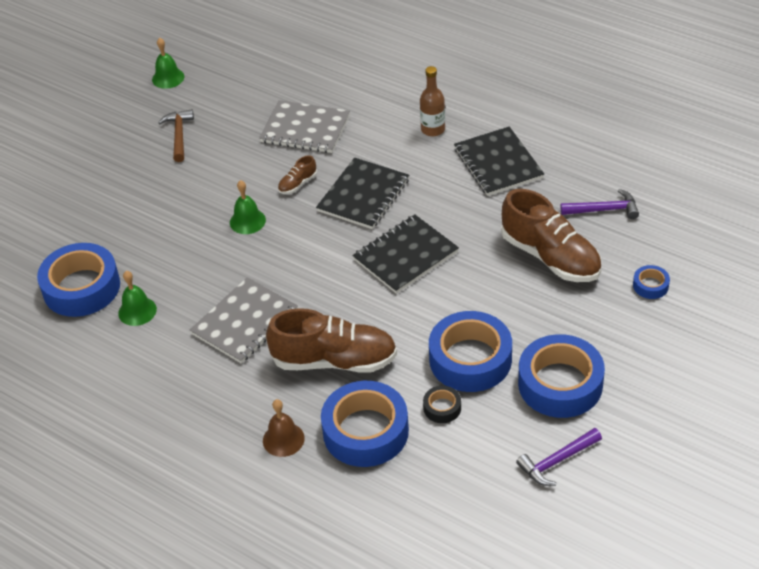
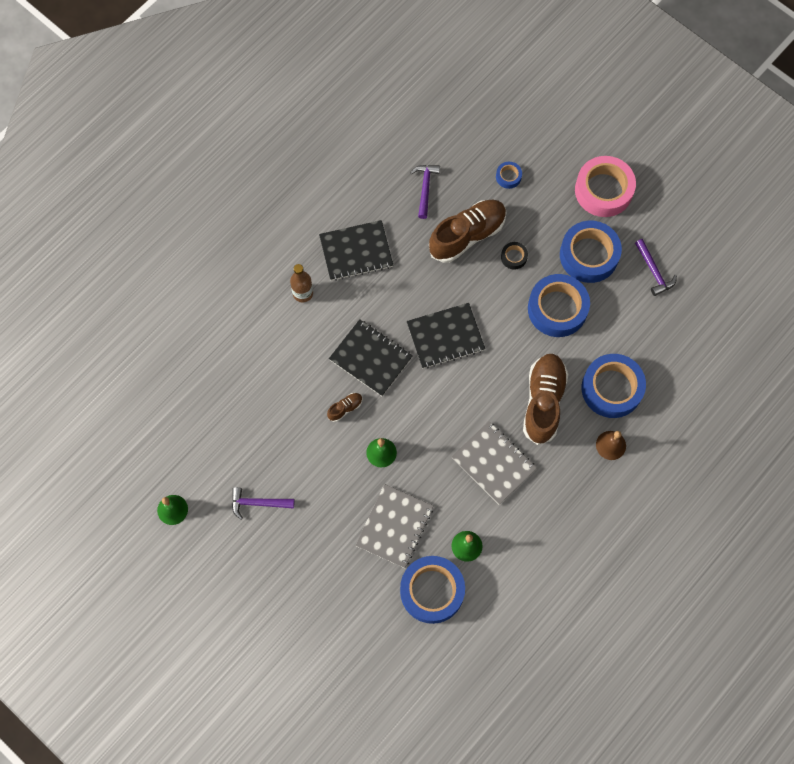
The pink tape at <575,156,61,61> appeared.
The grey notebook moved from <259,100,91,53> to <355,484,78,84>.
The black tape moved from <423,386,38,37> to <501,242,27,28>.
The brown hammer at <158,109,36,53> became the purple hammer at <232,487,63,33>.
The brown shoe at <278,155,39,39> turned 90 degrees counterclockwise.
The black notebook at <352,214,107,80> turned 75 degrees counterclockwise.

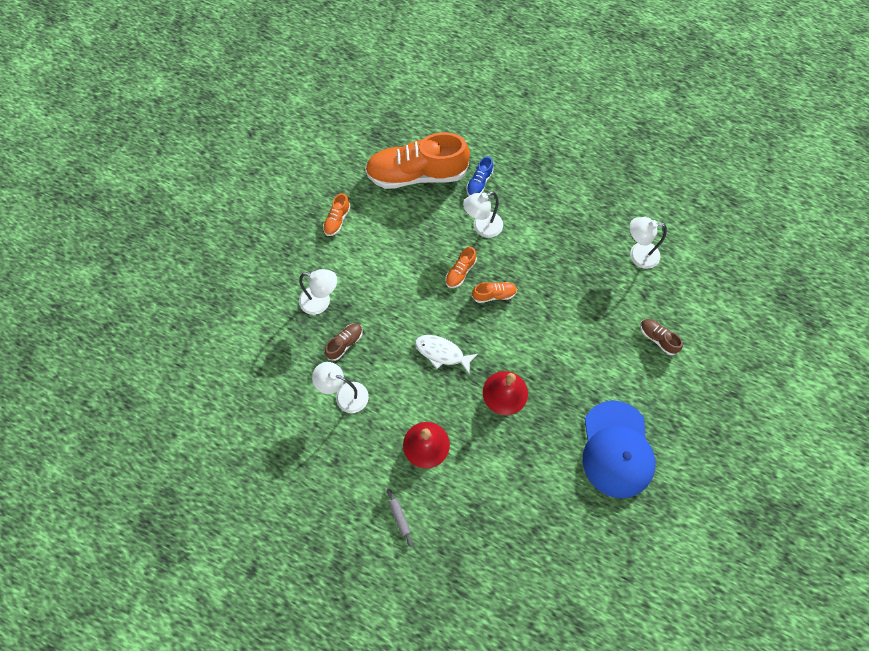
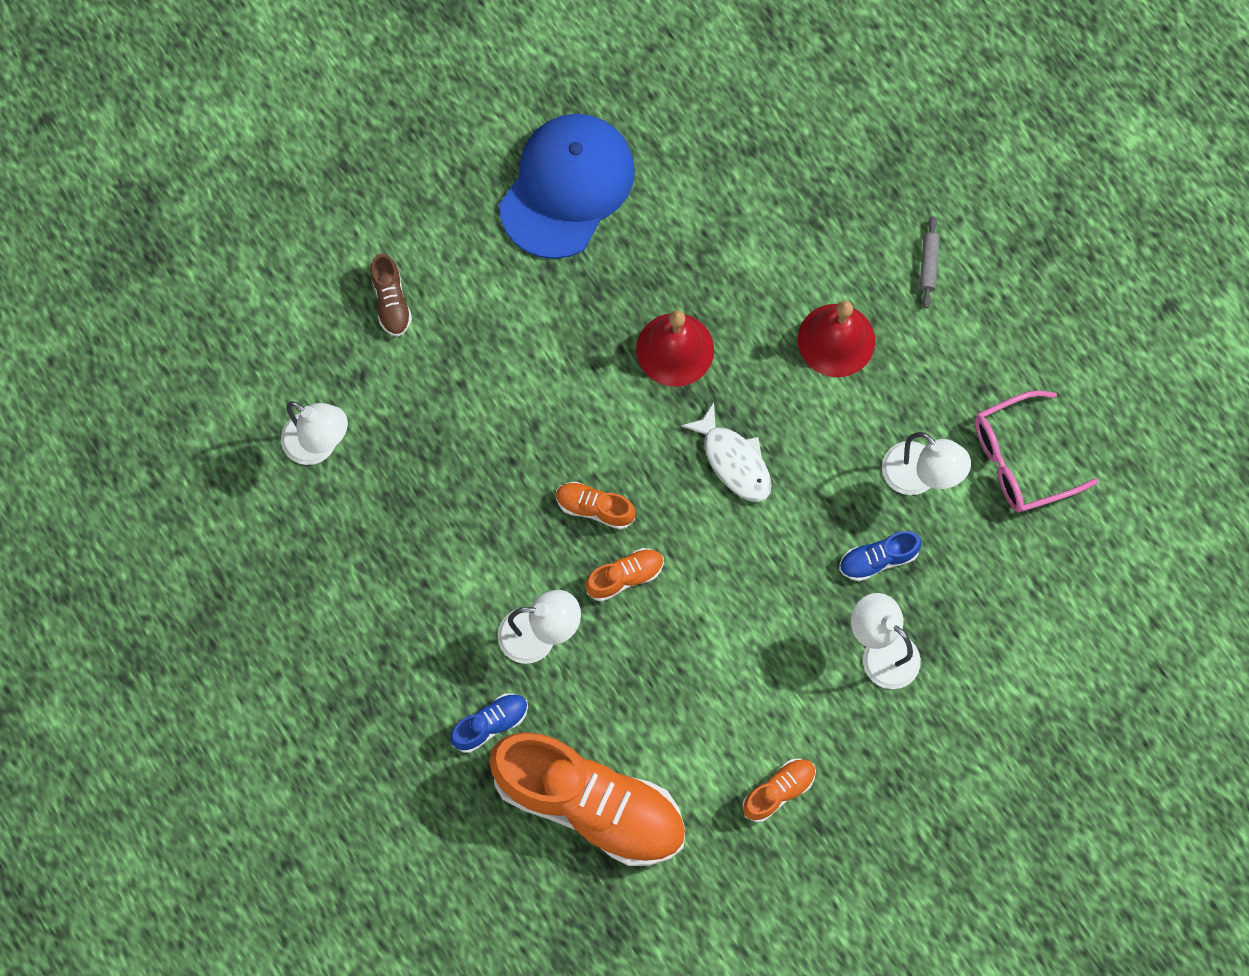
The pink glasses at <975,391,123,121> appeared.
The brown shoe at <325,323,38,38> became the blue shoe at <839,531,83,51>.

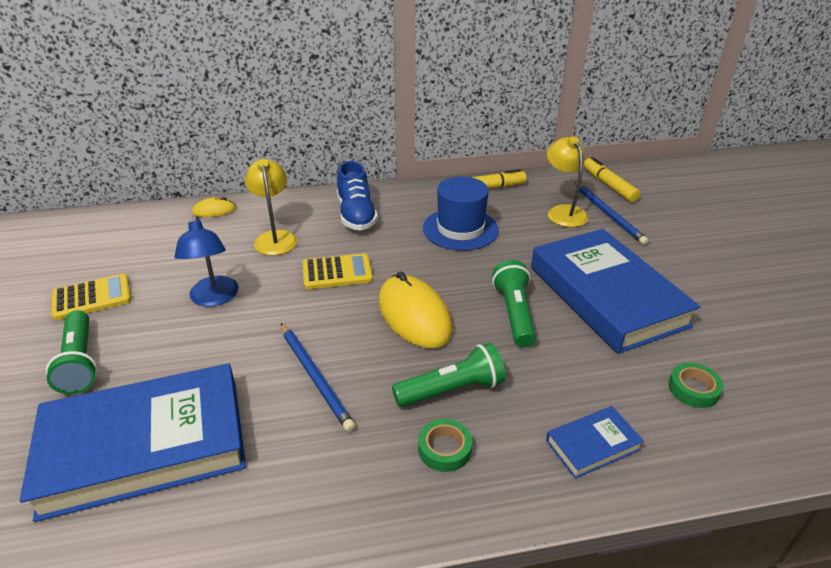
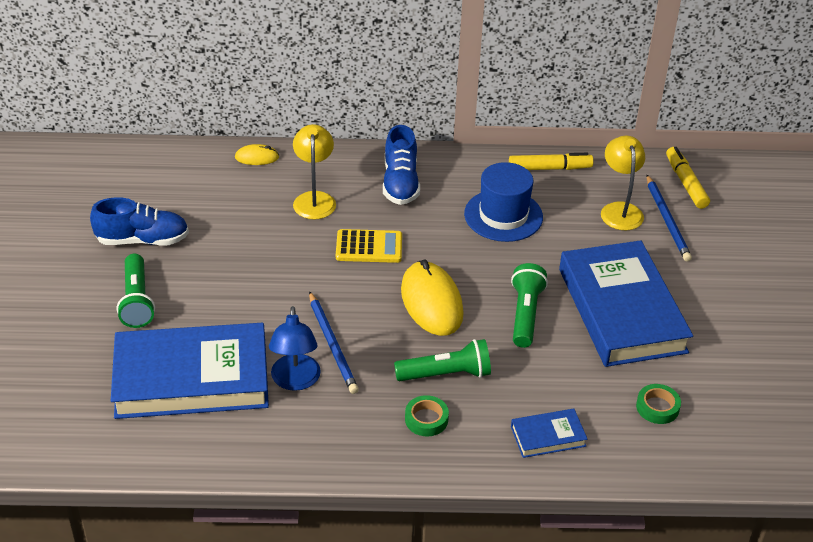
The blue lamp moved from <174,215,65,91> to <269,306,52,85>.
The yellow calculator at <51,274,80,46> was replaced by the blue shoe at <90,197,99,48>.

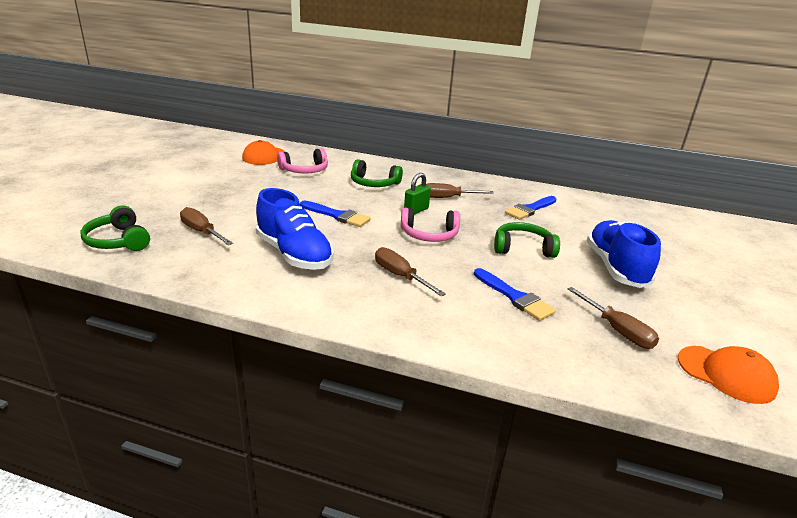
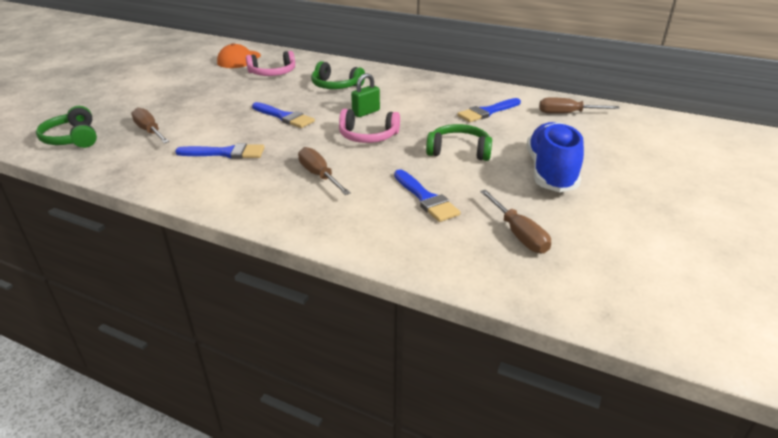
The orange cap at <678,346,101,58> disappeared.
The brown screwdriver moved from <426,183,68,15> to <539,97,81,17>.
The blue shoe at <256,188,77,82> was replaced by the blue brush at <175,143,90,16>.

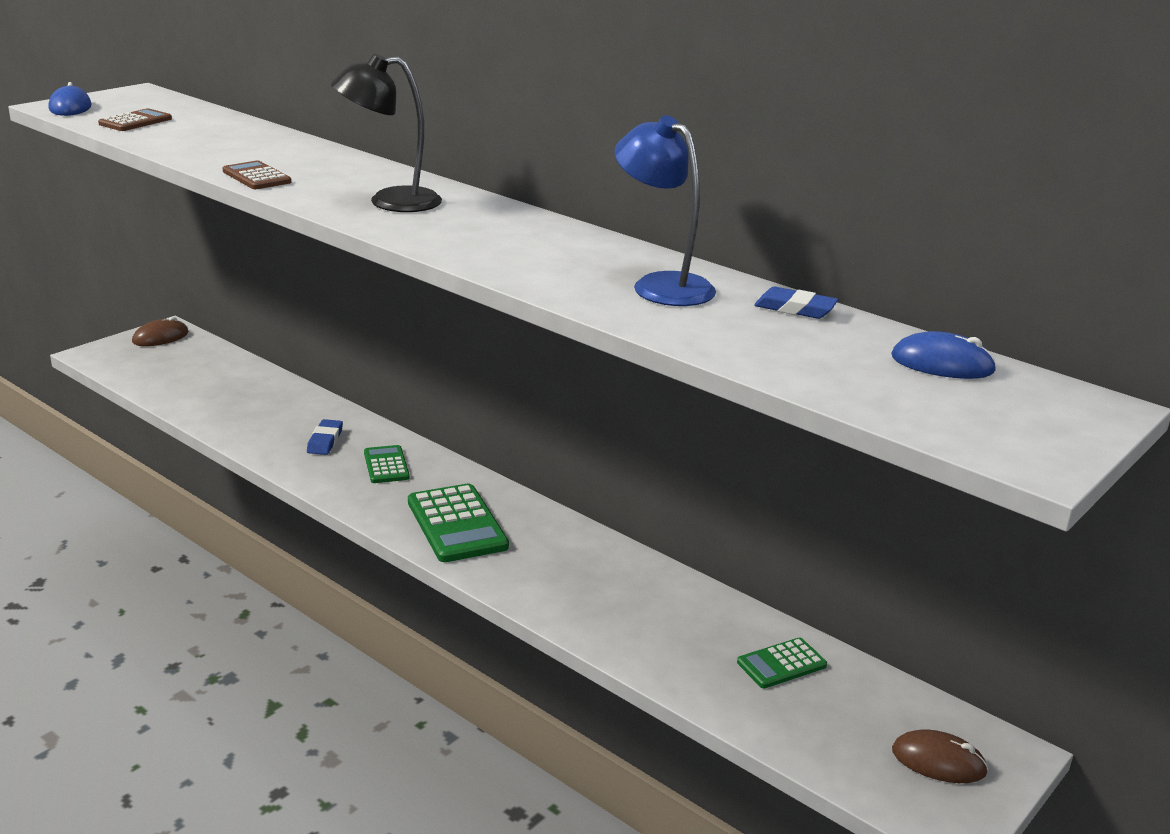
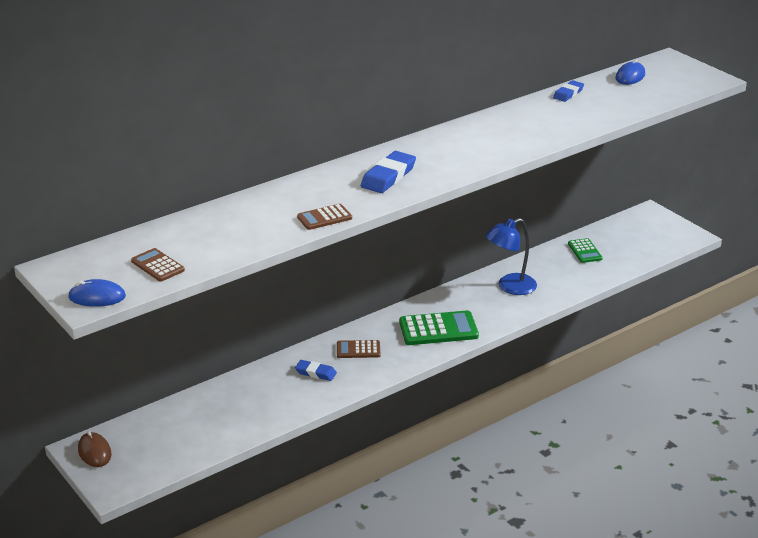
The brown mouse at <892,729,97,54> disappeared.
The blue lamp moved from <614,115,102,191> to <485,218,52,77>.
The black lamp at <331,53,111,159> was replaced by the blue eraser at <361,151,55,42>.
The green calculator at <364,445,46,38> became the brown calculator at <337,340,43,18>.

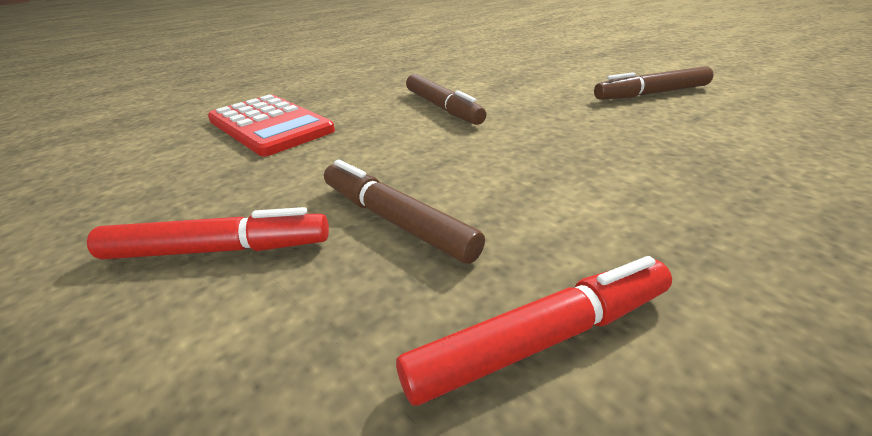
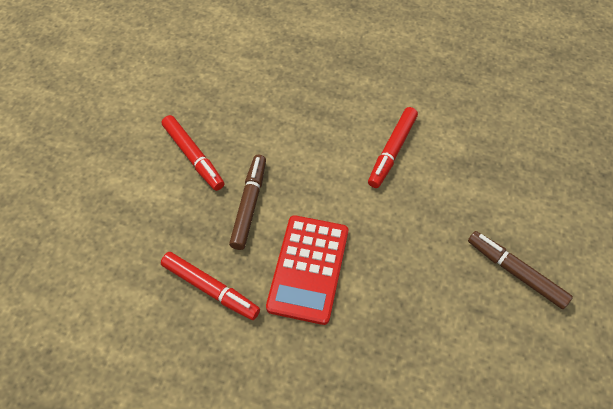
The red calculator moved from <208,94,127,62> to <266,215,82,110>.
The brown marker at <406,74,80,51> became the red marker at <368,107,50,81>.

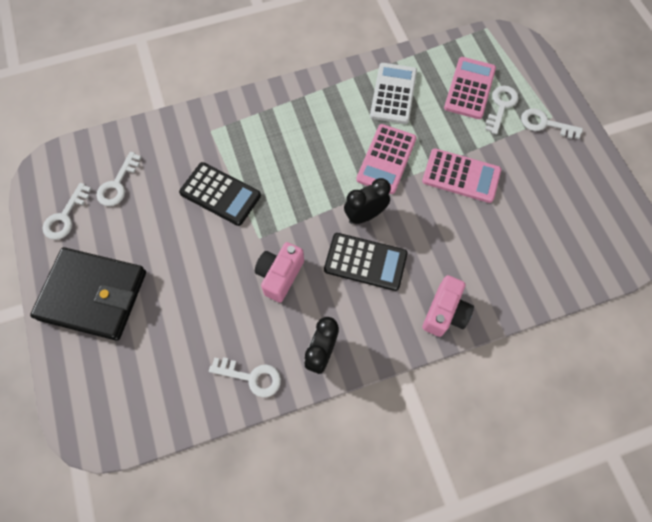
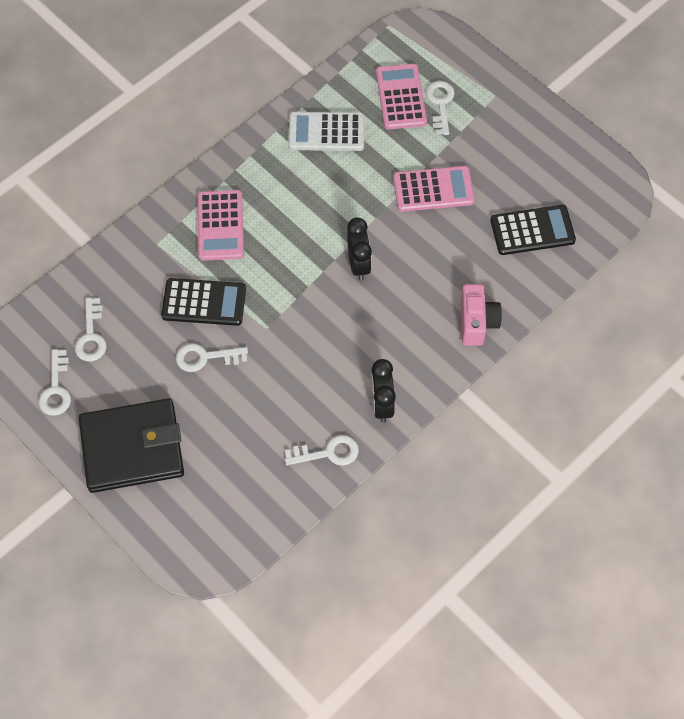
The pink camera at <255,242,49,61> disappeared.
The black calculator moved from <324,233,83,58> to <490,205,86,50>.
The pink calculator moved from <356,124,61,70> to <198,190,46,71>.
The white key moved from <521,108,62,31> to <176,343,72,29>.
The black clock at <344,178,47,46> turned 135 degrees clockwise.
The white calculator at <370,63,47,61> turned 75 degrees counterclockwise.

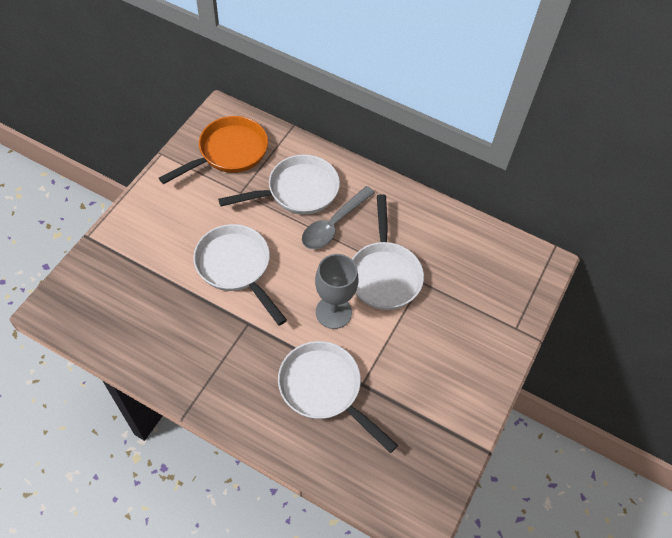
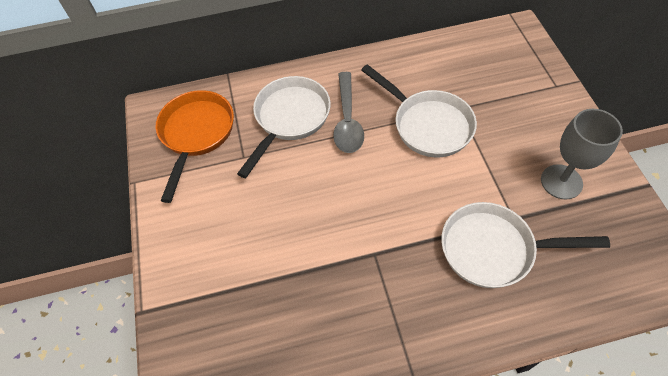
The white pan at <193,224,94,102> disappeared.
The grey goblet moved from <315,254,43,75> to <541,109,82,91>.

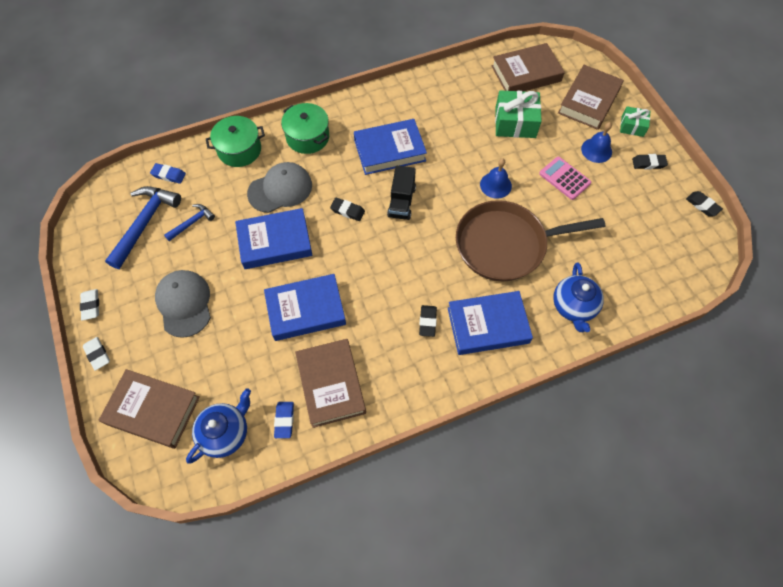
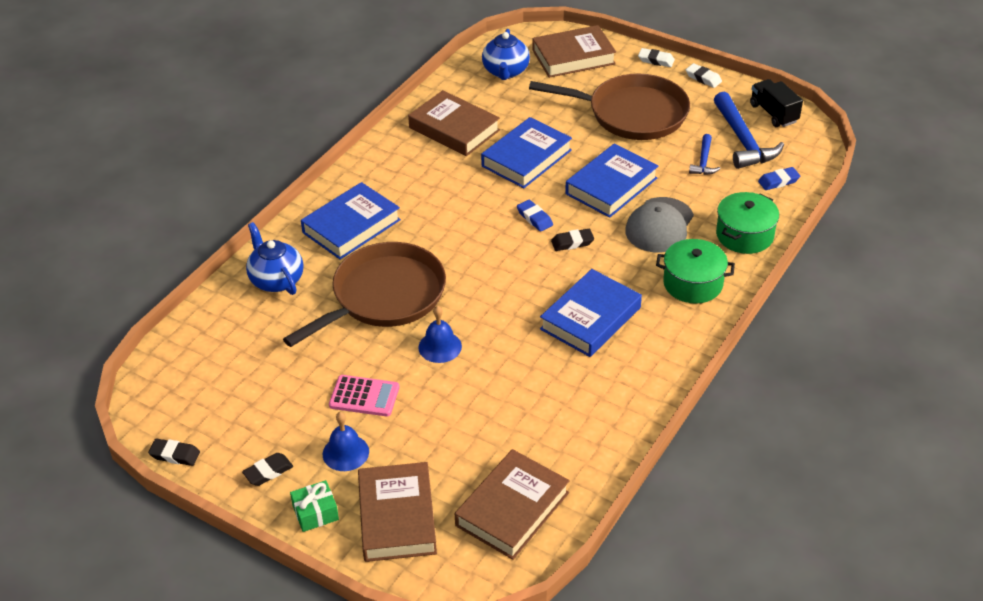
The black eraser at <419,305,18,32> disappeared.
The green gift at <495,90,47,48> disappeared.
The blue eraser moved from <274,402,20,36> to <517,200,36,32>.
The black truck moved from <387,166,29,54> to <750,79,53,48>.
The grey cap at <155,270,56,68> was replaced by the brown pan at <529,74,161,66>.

=== EXERCISE DETAILS ===
An exact reproduction of the data is needed, with no pictures included.

=== RESPONSE BELOW ===
The pink tape at <575,156,61,61> appeared.
The grey notebook moved from <259,100,91,53> to <355,484,78,84>.
The black tape moved from <423,386,38,37> to <501,242,27,28>.
The brown hammer at <158,109,36,53> became the purple hammer at <232,487,63,33>.
The brown shoe at <278,155,39,39> turned 90 degrees counterclockwise.
The black notebook at <352,214,107,80> turned 75 degrees counterclockwise.

The pink glasses at <975,391,123,121> appeared.
The brown shoe at <325,323,38,38> became the blue shoe at <839,531,83,51>.

The blue lamp moved from <174,215,65,91> to <269,306,52,85>.
The yellow calculator at <51,274,80,46> was replaced by the blue shoe at <90,197,99,48>.

The orange cap at <678,346,101,58> disappeared.
The brown screwdriver moved from <426,183,68,15> to <539,97,81,17>.
The blue shoe at <256,188,77,82> was replaced by the blue brush at <175,143,90,16>.

The brown mouse at <892,729,97,54> disappeared.
The blue lamp moved from <614,115,102,191> to <485,218,52,77>.
The black lamp at <331,53,111,159> was replaced by the blue eraser at <361,151,55,42>.
The green calculator at <364,445,46,38> became the brown calculator at <337,340,43,18>.

The red calculator moved from <208,94,127,62> to <266,215,82,110>.
The brown marker at <406,74,80,51> became the red marker at <368,107,50,81>.

The pink camera at <255,242,49,61> disappeared.
The black calculator moved from <324,233,83,58> to <490,205,86,50>.
The pink calculator moved from <356,124,61,70> to <198,190,46,71>.
The white key moved from <521,108,62,31> to <176,343,72,29>.
The black clock at <344,178,47,46> turned 135 degrees clockwise.
The white calculator at <370,63,47,61> turned 75 degrees counterclockwise.

The white pan at <193,224,94,102> disappeared.
The grey goblet moved from <315,254,43,75> to <541,109,82,91>.

The black eraser at <419,305,18,32> disappeared.
The green gift at <495,90,47,48> disappeared.
The blue eraser moved from <274,402,20,36> to <517,200,36,32>.
The black truck moved from <387,166,29,54> to <750,79,53,48>.
The grey cap at <155,270,56,68> was replaced by the brown pan at <529,74,161,66>.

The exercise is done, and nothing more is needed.